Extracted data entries
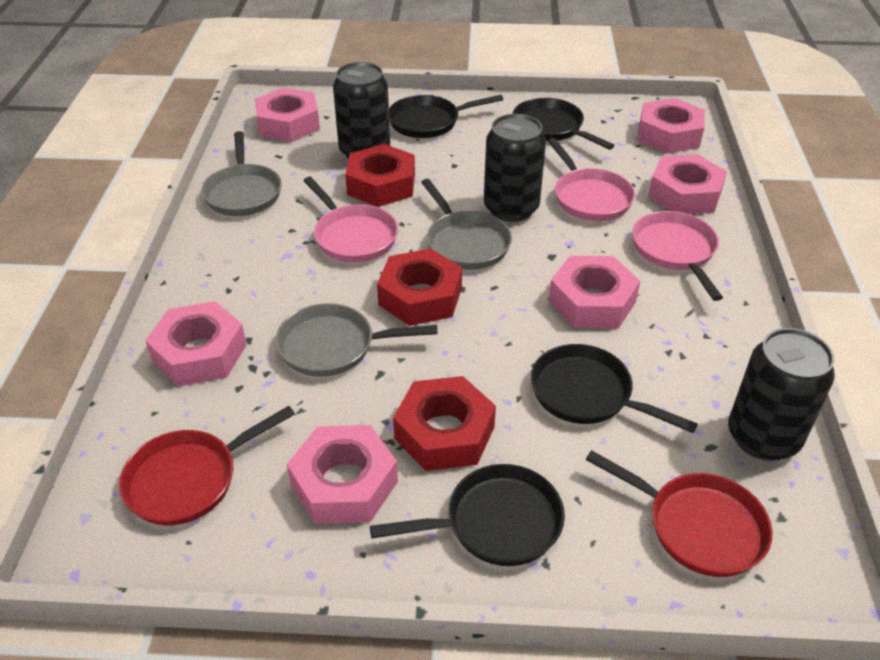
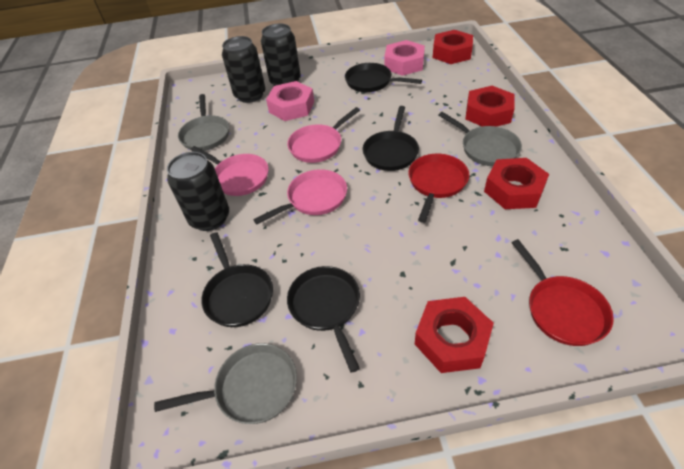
pink nut: 6 -> 2
red nut: 3 -> 4

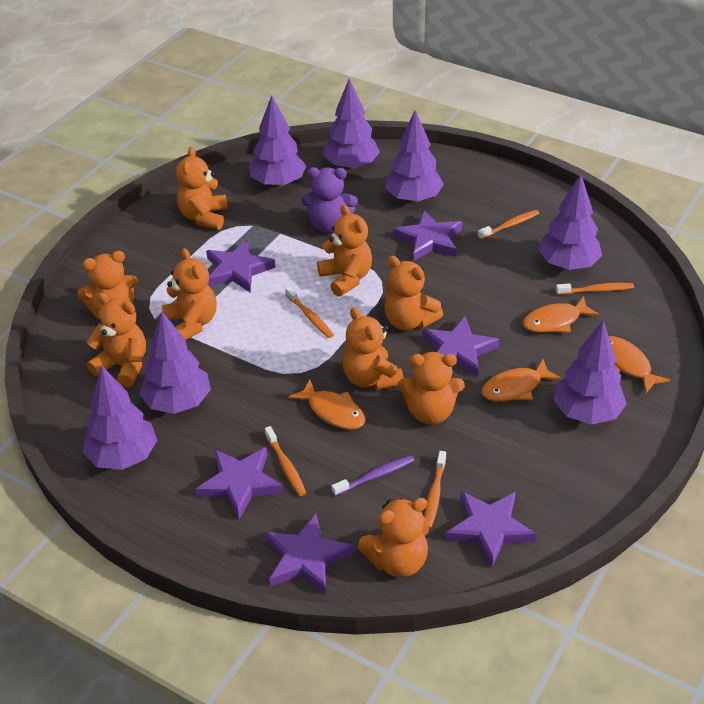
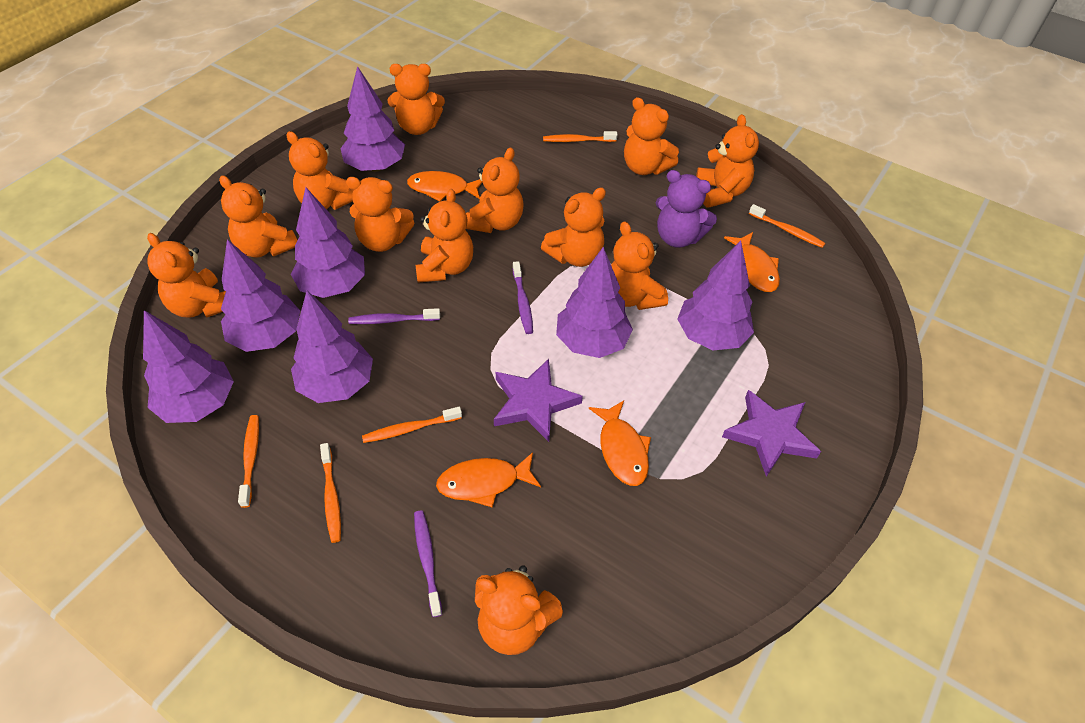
orange teddy bear: 9 -> 12
purple star: 6 -> 2
purple toothbrush: 1 -> 3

Prompt: The answer must consist of every line from the data that holds the string "purple".

Expected output:
purple star: 6 -> 2
purple toothbrush: 1 -> 3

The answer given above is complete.